§ **WRITTEN INSTRUCTION**: State how many lines in the records below contain the string "tuplet", counting only matches with the same upper- and lowercase letters. Give only the number.

─── SUPPLIED DATA

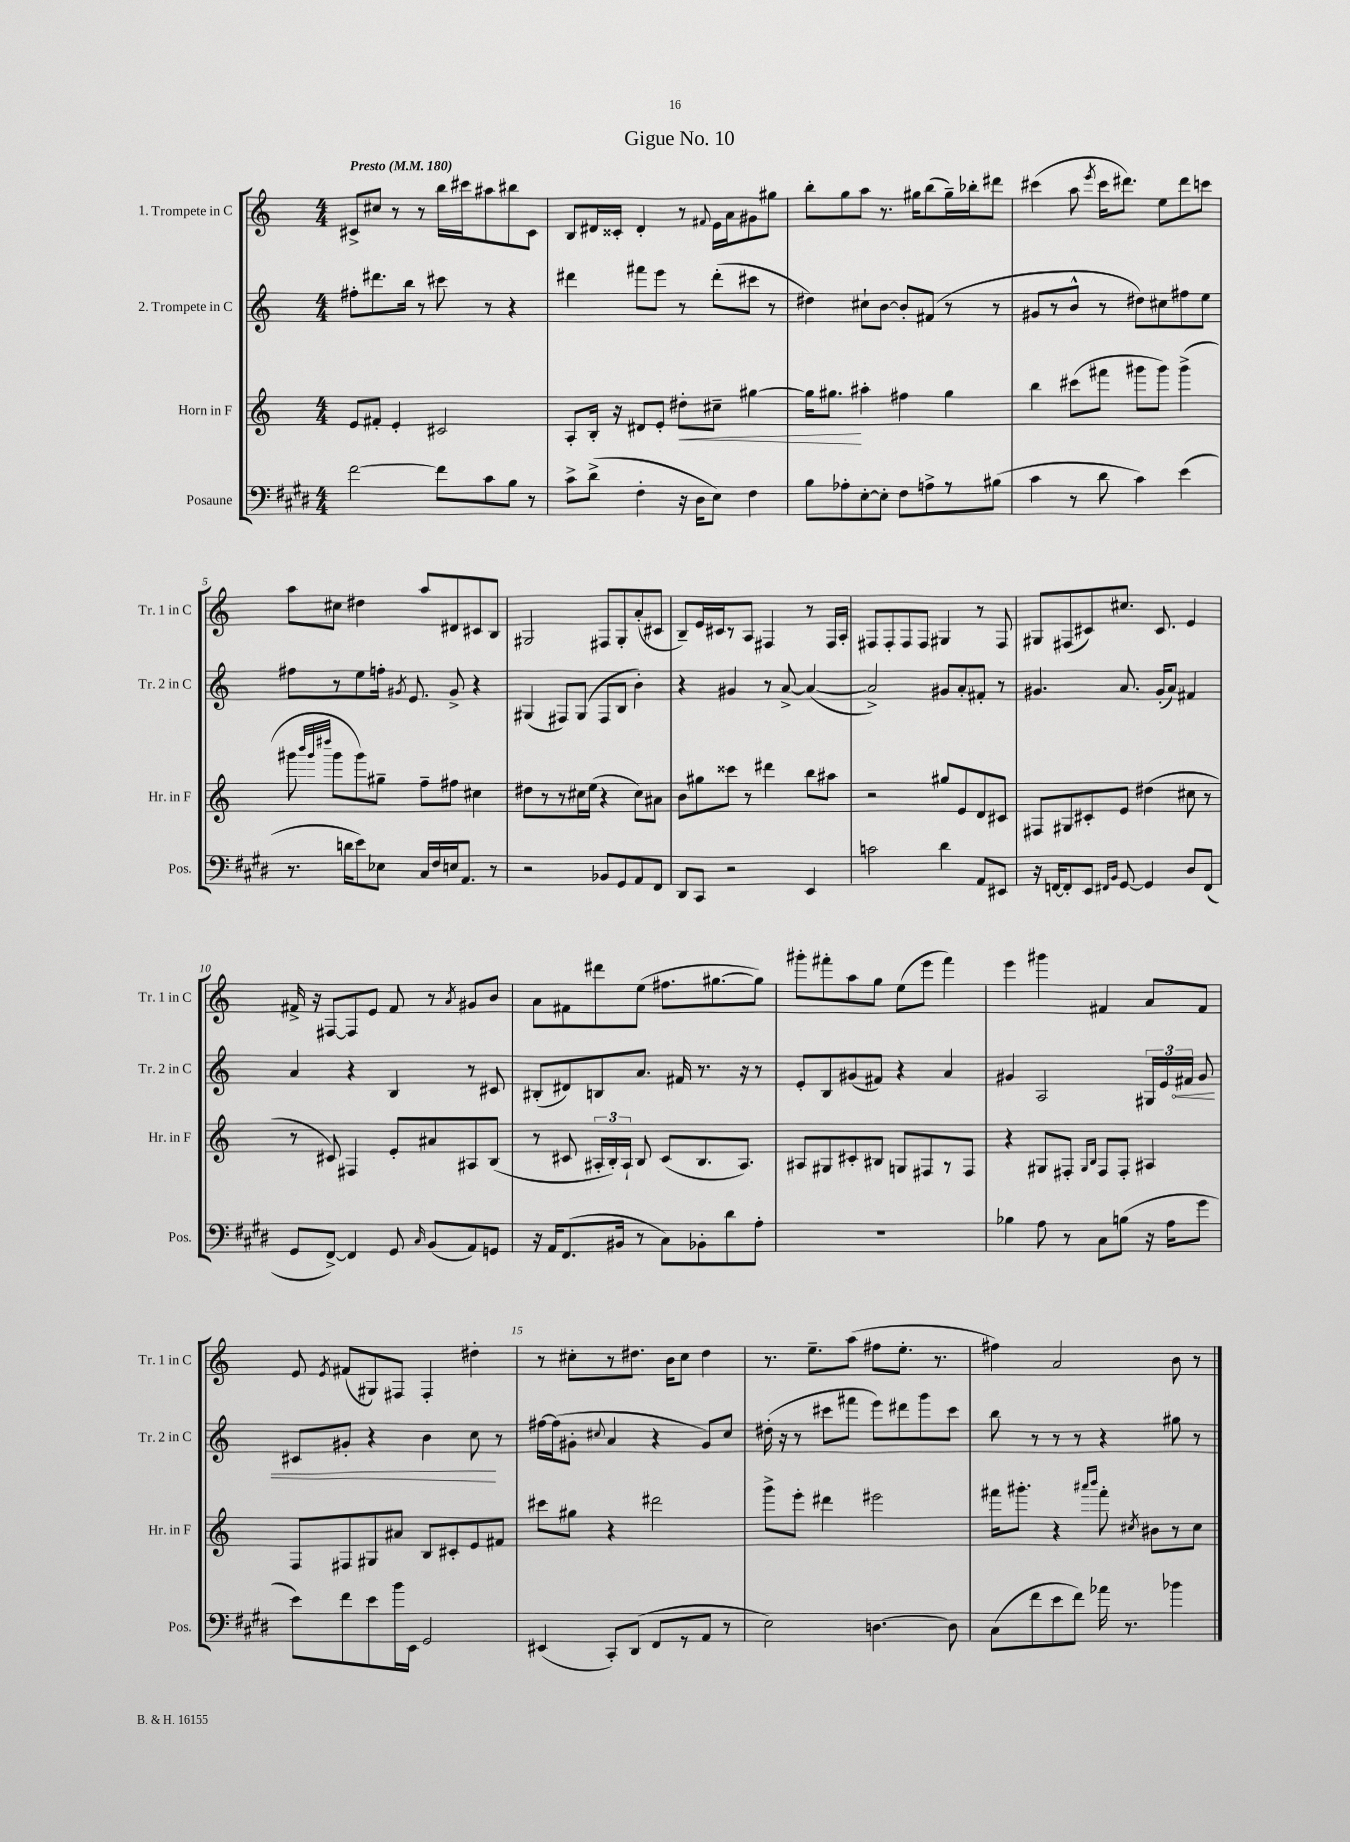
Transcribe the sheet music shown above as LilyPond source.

\header { title = "Gigue No. 10" }
<<
\new StaffGroup <<
\new Staff = "s0" \with { instrumentName = "1. Trompete in C" shortInstrumentName = "Tr. 1 in C" } {
    \clef treble \key c \major \numericTimeSignature \time 4/4 \tempo "Presto" 4 = 180
    \autoBeamOff cis'8[-> cis''8] r8 r8 b''16[ cis'''16 ais''8 bis''8 cis'8] |
    b8[ dis'16 cisis'16]-. dis'4-. r8 \appoggiatura { fis'8 } e'16[ a'16 gis'8 gis''8] |
    b''8[-. g''8 a''8] r8. gis''16[ b''8( gis''16--) bes''16-. dis'''8] |
    cis'''4( a''8 \acciaccatura { e'''8 } cis'''16[ dis'''8.]) e''8[ dis'''8 c'''8] |
    a''8[ cis''8] dis''4 a''8[ dis'8 cis'8 b8] |
    gis2 fis8[ gis8-. a'8-.( cis'8] |
    b8[--) e'16 cis'16 r8 a8] fis4 r8 fis16[ a16]-. |
    fis8[ fis8-. fis8 fis8] gis4 r8 fis8 |
    gis8[ fis8( cis'8) cis''8.] cis'8. e'4 |
    fis'16-> r16 fis8[~ fis8 e'8] fis'8 r8 \acciaccatura { a'8 } gis'8[ b'8] |
    a'8[ fis'8 dis'''8 e''8]( fis''8.[ gis''8.~ gis''8]) |
    gis'''8[-. fis'''8-. a''8 g''8] e''8[( e'''8] fis'''4) |
    e'''4 gis'''4 fis'4 a'8[ fis'8] |
    e'8 \acciaccatura { e'8 } fis'8[( gis8) fis8] fis4-. dis''4-. |
    r8 cis''8[-. r8 dis''8.] b'16[ cis''8] dis''4 |
    r8. e''8.[-- a''8]( fis''8[ e''8.]-. r8. |
    fis''4) a'2 b'8 r8 \bar "|." |
}
\new Staff = "s1" \with { instrumentName = "2. Trompete in C" shortInstrumentName = "Tr. 2 in C" } {
    \clef treble \key c \major \numericTimeSignature \time 4/4
    \autoBeamOff fis''8[-. dis'''8. b''16] r8 cis'''8 r8 r4 |
    dis'''4 fis'''8[ e'''8] r8 dis'''8[-.( cis'''8] r8 |
    dis''4) cis''8[-! b'8]~ b'8[-. fis'8]( r8 r8 |
    gis'8[ r8 b'8]-^ r8 dis''8[) cis''8 fis''8 e''8] |
    fis''8[ r8 e''8 f''16]-. \acciaccatura { gis'8 } e'8. gis'8-> r4 |
    gis4( fis8[) gis8]( fis8[ b8] b'4-.) |
    r4 gis'4 r8 a'8~-> a'4~( |
    a'2->) gis'8[ a'8-. fis'8]-. r8 |
    gis'4. a'8. gis'16[-.( a'8]) fis'4 |
    a'4 r4 b4 r8 cis'8 |
    bis8[-.( dis'8) b8 a'8.] fis'16 r8. r16 r8 |
    e'8[-. b8 gis'8( fis'8]) r4 a'4 |
    gis'4 a2 \tuplet 3/2 { gis16[ e'16 \once \override Hairpin.circled-tip = ##t fis'16]\< } gis'8 |
    cis'8[ gis'8]-. r4 b'4 c''8\! r8 |
    fis''16[~ fis''16( gis'8]-. \appoggiatura { cis''8 } a'4 r4 gis'8[) cis''8] |
    dis''16-.( r16 r8 cis'''8[ fis'''8] e'''8[) dis'''8 g'''8 cis'''8] |
    b''8 r8 r8 r8 r4 gis''8 r8 \bar "|." |
}
\new Staff = "s2" \with { instrumentName = "Horn in F" shortInstrumentName = "Hr. in F" } {
    \clef treble \key c \major \numericTimeSignature \time 4/4
    \autoBeamOff e'8[ fis'8]-. e'4-. cis'2 |
    a8[-. b16]-. r16 dis'8[ e'8]-. dis''8[-.\< cis''8]-- gis''4~ |
    gis''16[ gis''8.]\! ais''4-. fis''4 gis''4 |
    b''4 cis'''8[( fis'''8] gis'''8[ gis'''8]) gis'''4->( |
    gis'''8 \grace { b'''32[ gis'''32 dis''''32] } gis'''8[ gis'''8) gis''8]-- f''8[-- fis''8] cis''4 |
    dis''8[ r8 r8 cis''16 e''16]( r4 cis''8[) ais'8] |
    b'8[ gis''8 cisis'''8] r8 dis'''4 b''8[ ais''8] |
    r2 gis''8[ e'8 d'8 cis'8] |
    fis8[ gis8 cis'8-. e'8] dis''4( cis''8 r8 |
    r8 cis'8) fis4 e'8[-. ais'8 ais8 b8]( |
    r8 cis'8 \tuplet 3/2 { ais16[-. b16-.) ais16]-! } b8 cis'8[( b8. ais8.]) |
    ais8[ gis8 cis'8-. bis8] g8[ fis8 r8 fis8] |
    r4 gis8[ fis8]-. \grace { gis16[ b16] } fis8[ fis8]-. ais4 |
    f8[ fis8 gis8 ais'8] b8[ cis'8-. e'8 fis'8] |
    cis'''8[ gis''8] r4 dis'''2 |
    g'''8[-> e'''8]-. dis'''4 eis'''2 |
    fis'''16[ gis'''8.]-. r4 \grace { ais'''16[ b'''16] } fis'''8-. \acciaccatura { cis''8 } bis'8[ r8 cis''8] \bar "|." |
}
\new Staff = "s3" \with { instrumentName = "Posaune" shortInstrumentName = "Pos." } {
    \clef bass \key e \major \numericTimeSignature \time 4/4
    \autoBeamOff fis'2~ fis'8[ cis'8 b8] r8 |
    cis'8[-> dis'8]->( fis4-. r16 dis16[ e8]) fis4 |
    b8[ aes8-. e8~-. e8]-. fis8[ a8-> r8 bis8]( |
    cis'4 r8 dis'8 cis'4) e'4( |
    r8. d'16[ e'8) ees8] cis16[ fis16 e16 a,8.] r8 |
    r2 bes,8[ gis,8 a,8 fis,8] |
    dis,8[ cis,8] r2 e,4 |
    c'2 dis'4 a,8[ eis,8] |
    r16 f,16[~ f,8-. e,8] \grace { fis,16[ b,16] } gis,8~ gis,4 dis8[ fis,8]( |
    gis,8[ fis,8]~->) fis,4 gis,8 \grace { cis16 } b,8[( a,8) g,8] |
    r16 a,16[ fis,8.( bis,16] r8 cis8[) bes,8-. dis'8 a8]-. |
    R1 |
    bes4 a8 r8 cis8[ b8]( r16 a16[ gis'8] |
    e'8[) fis'8 e'8 b'16 e,16] gis,2 |
    eis,4( cis,8[-.) dis,8]( fis,8[ r8 a,8] r8 |
    e2) d4.~ d8 |
    cis8[( fis'8 e'8 fis'8]) aes'16 r8. bes'4 \bar "|." |
}
>>
>>
\layout { \context { \Score \override BarNumber.break-visibility = ##(#f #t #t) barNumberVisibility = #(every-nth-bar-number-visible 5) } }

──────

§ **ANSWER FOR THIS EXERCISE**: 2